WHAT IS REQUIRED:
I need the lines from the one holding "yellow key: 0 -> 3" to the last line of the data below repeated exactly, both included, without pictures.

-------- THE RECORDS --------

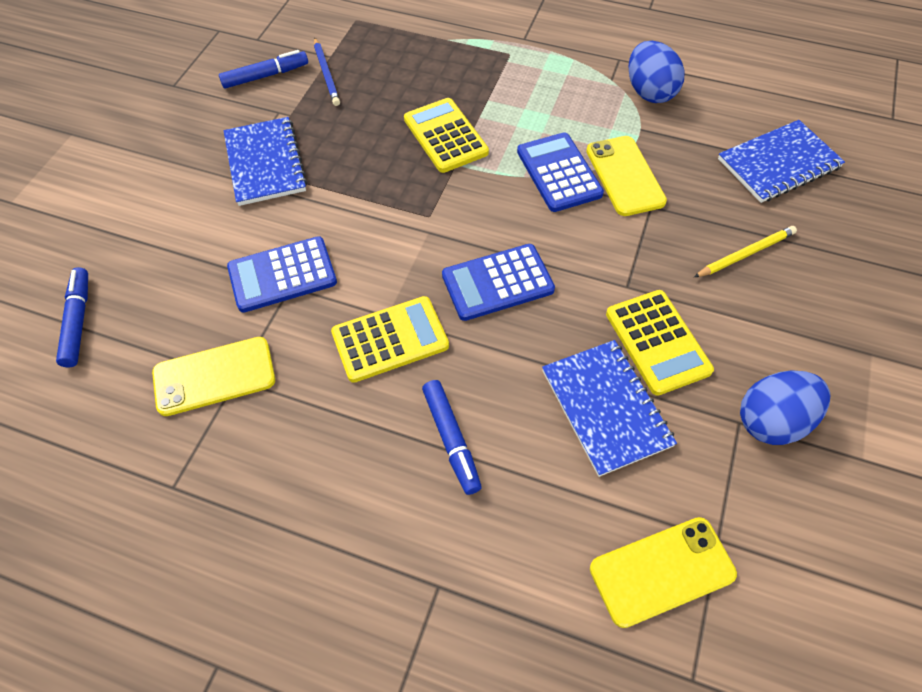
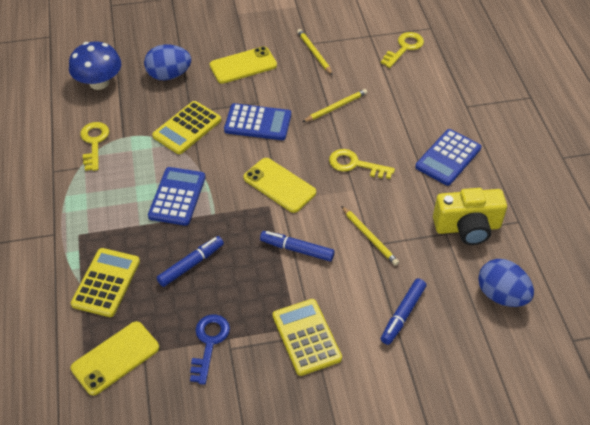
blue key: 0 -> 1
blue mushroom: 0 -> 1
blue notebook: 3 -> 0
blue pencil: 1 -> 0
yellow camera: 0 -> 1
yellow key: 0 -> 3
yellow pencil: 1 -> 3

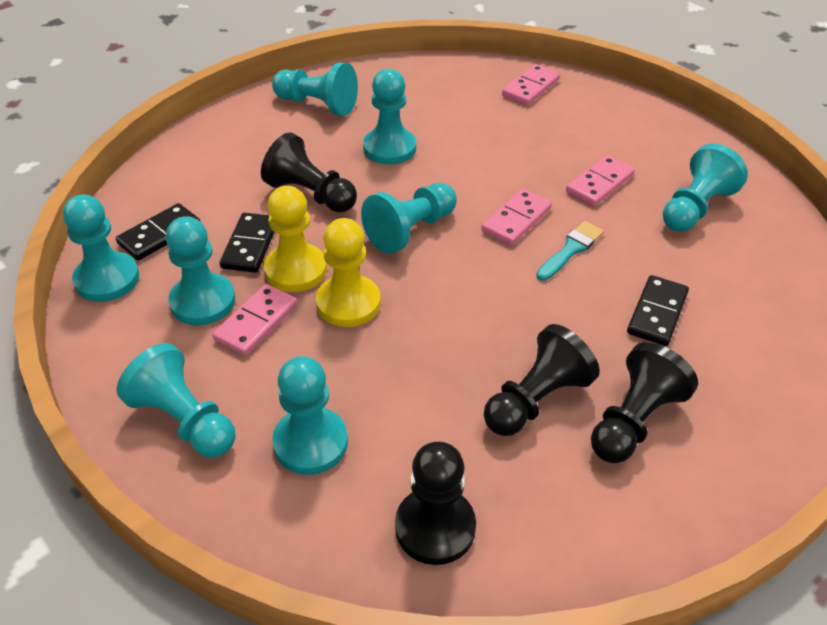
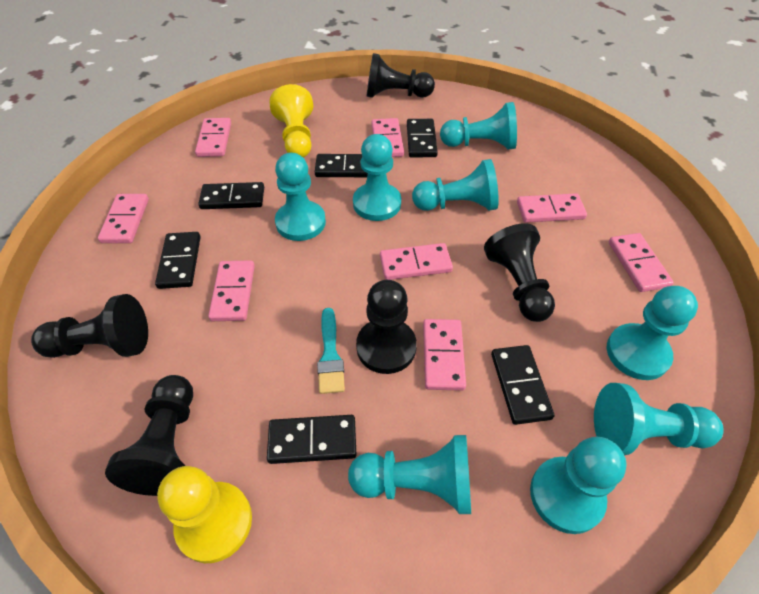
black domino: 3 -> 6
black pawn: 4 -> 5
pink domino: 4 -> 8

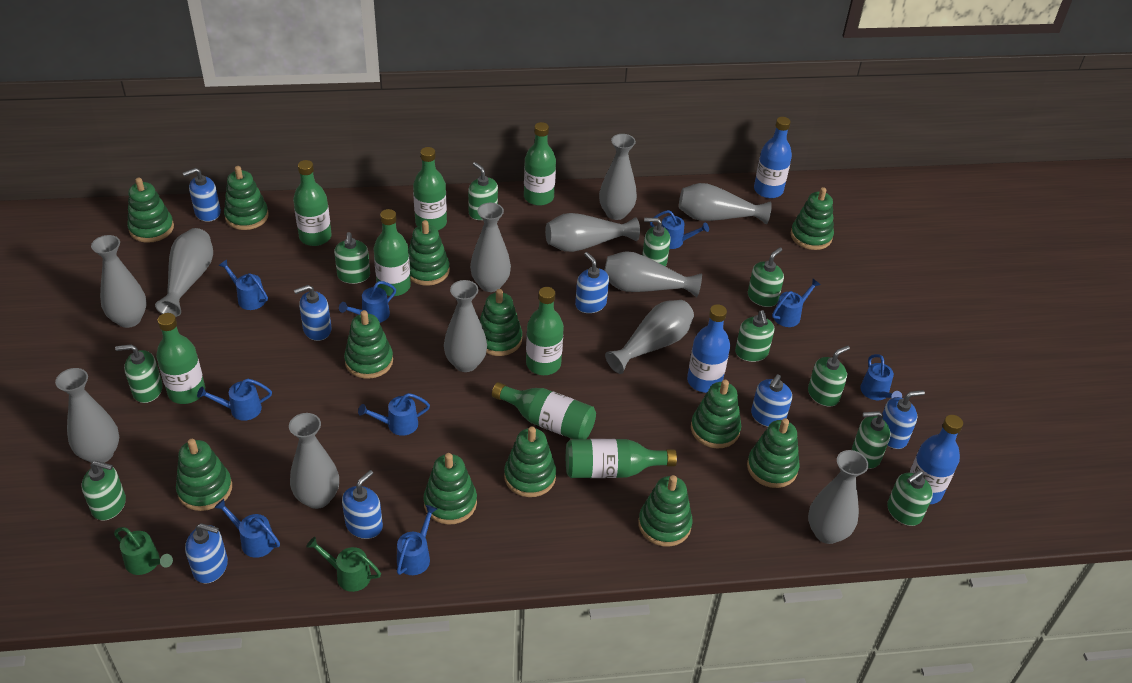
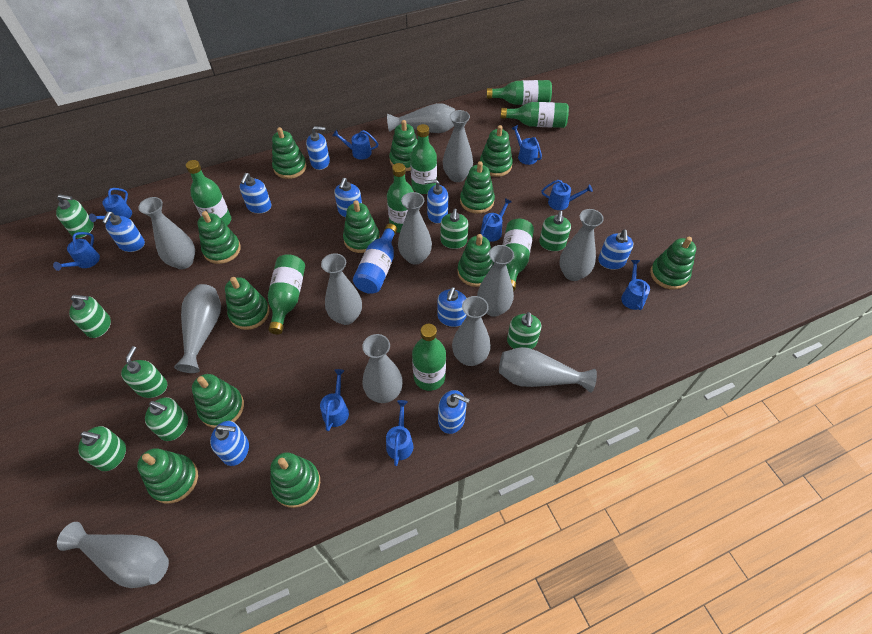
blue bottle: 3 -> 1
blue soap dispenser: 7 -> 9
green soap dispenser: 10 -> 8
green watering can: 2 -> 0

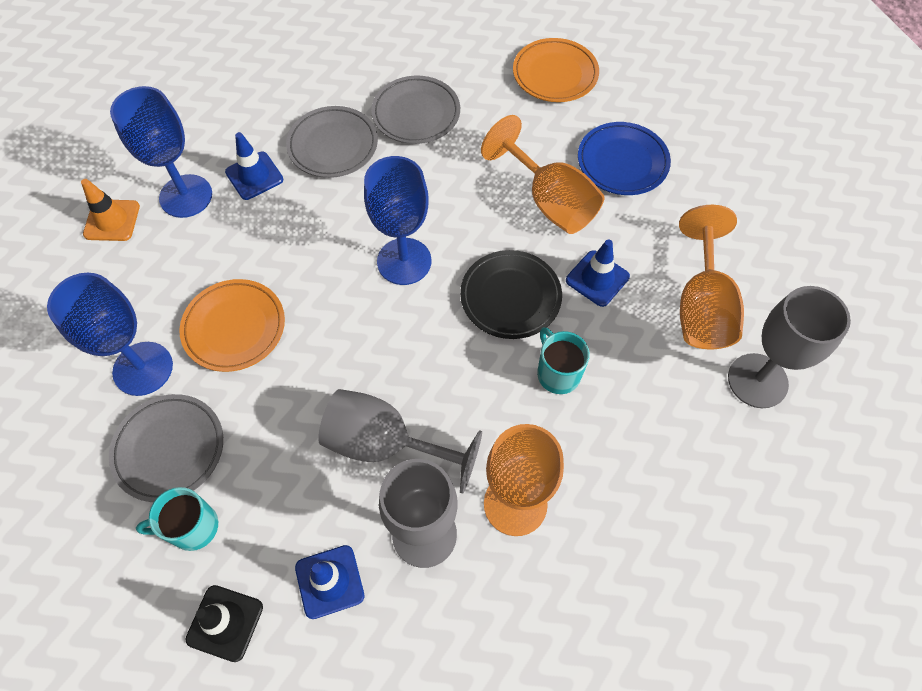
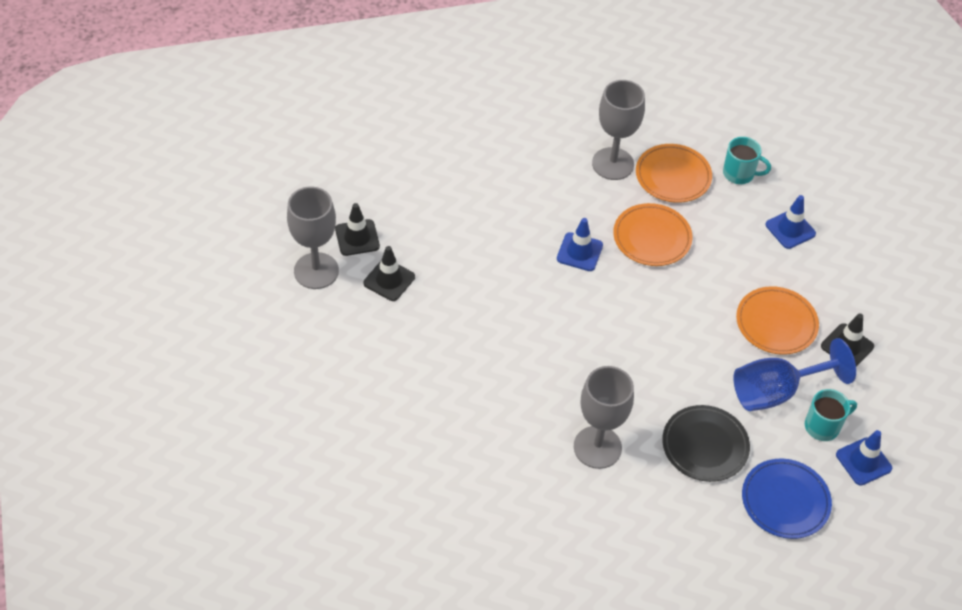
black traffic cone: 1 -> 3
blue goblet: 3 -> 1
grey plate: 3 -> 0
orange goblet: 3 -> 0
orange plate: 2 -> 3
orange traffic cone: 1 -> 0

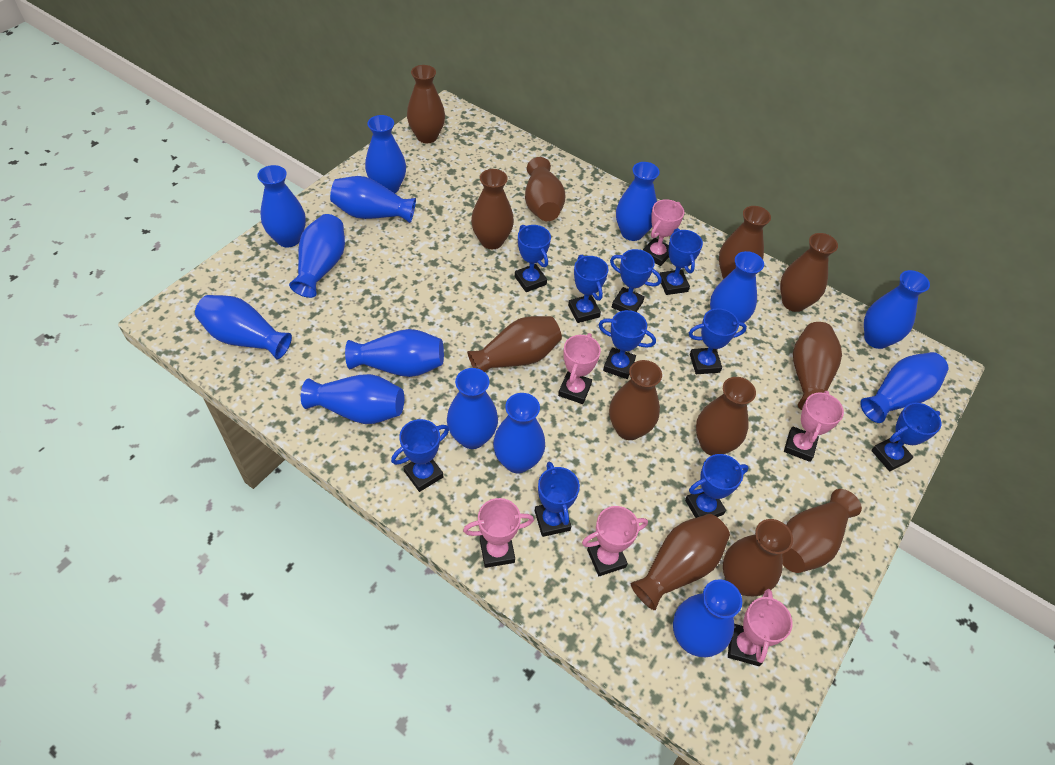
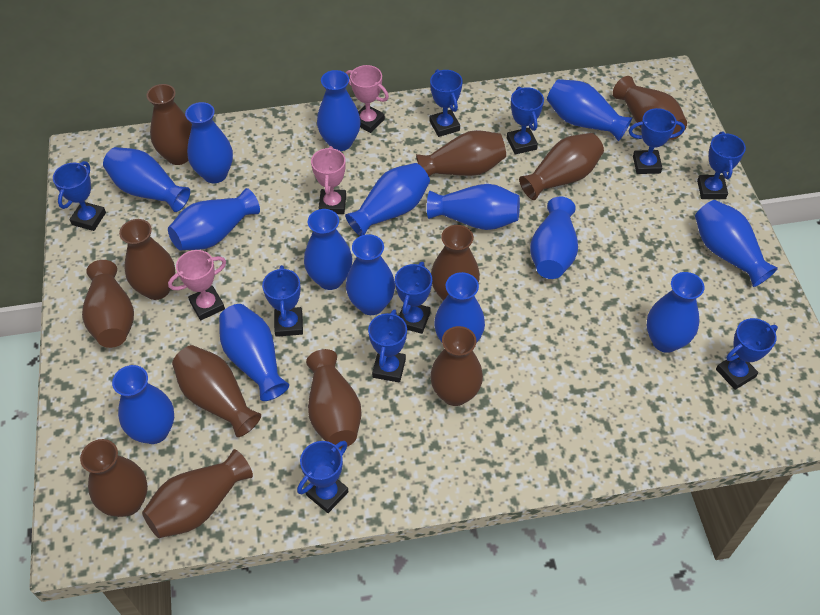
blue vase: 14 -> 15
pink trophy: 6 -> 3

--------

TASK RESULT:
yellow key: 0 -> 3
yellow pencil: 1 -> 3

black domino: 3 -> 6
black pawn: 4 -> 5
pink domino: 4 -> 8

blue bottle: 3 -> 1
blue soap dispenser: 7 -> 9
green soap dispenser: 10 -> 8
green watering can: 2 -> 0

black traffic cone: 1 -> 3
blue goblet: 3 -> 1
grey plate: 3 -> 0
orange goblet: 3 -> 0
orange plate: 2 -> 3
orange traffic cone: 1 -> 0

blue vase: 14 -> 15
pink trophy: 6 -> 3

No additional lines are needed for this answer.